▶ _Aim of the exercise_
Each line at or after the one containing "move: red spinning" should be transcribed exactly, up to and including the final line of the data.
★ ★ ★ ★
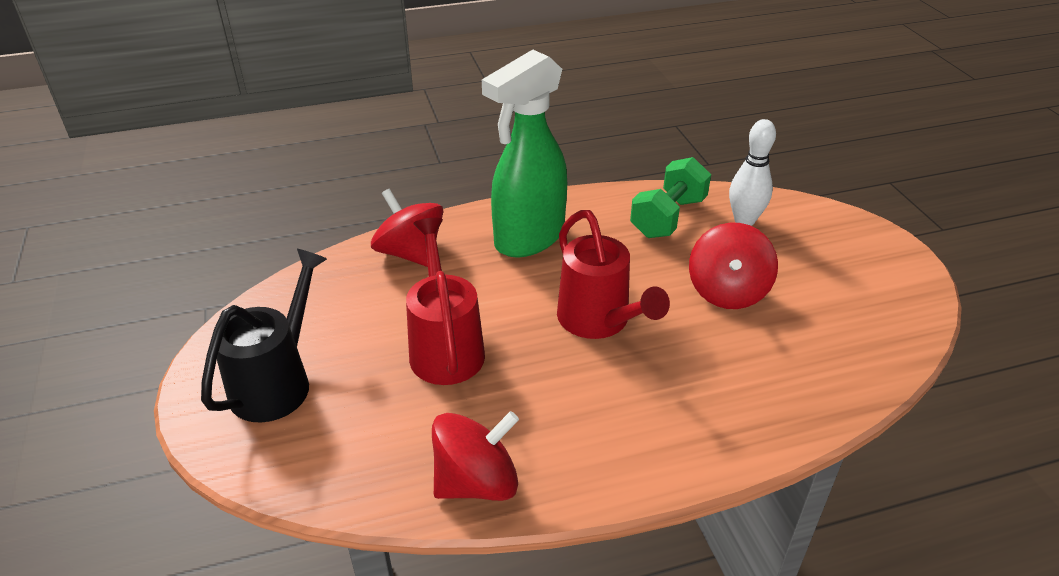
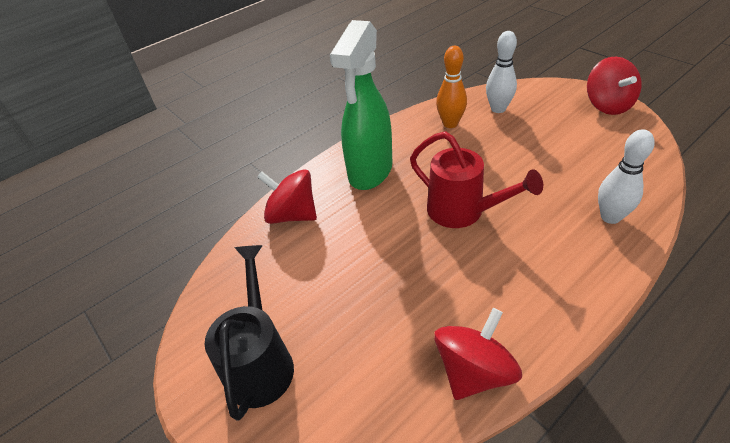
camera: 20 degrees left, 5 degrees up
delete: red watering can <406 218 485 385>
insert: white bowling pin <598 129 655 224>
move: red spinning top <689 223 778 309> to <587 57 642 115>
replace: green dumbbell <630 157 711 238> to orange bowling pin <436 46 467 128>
★ ★ ★ ★
▶ _Exercise response_
move: red spinning top <689 223 778 309> to <587 57 642 115>
replace: green dumbbell <630 157 711 238> to orange bowling pin <436 46 467 128>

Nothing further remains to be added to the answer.